• EXERCISE BRIEF: Find the line containing "JP4 pin 1: GND -> NET5" in the records below. Copy exactly that line and each one after it, ending at the line containing "V1: AC 12V (+5V, GND)", and nothing more.

** Opening THE INPUT block **

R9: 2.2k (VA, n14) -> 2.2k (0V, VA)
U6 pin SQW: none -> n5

** Closing THE INPUT block **
** Opening THE INPUT block **

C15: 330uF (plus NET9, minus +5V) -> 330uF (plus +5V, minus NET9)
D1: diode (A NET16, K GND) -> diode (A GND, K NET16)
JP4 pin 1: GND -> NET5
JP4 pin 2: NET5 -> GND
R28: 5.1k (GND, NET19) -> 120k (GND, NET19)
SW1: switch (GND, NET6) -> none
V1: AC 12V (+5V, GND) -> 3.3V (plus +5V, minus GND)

** Closing THE INPUT block **
** Opening THE INPUT block **

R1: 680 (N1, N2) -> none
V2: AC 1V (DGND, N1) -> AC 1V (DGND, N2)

** Closing THE INPUT block **

• REPLY:
JP4 pin 1: GND -> NET5
JP4 pin 2: NET5 -> GND
R28: 5.1k (GND, NET19) -> 120k (GND, NET19)
SW1: switch (GND, NET6) -> none
V1: AC 12V (+5V, GND) -> 3.3V (plus +5V, minus GND)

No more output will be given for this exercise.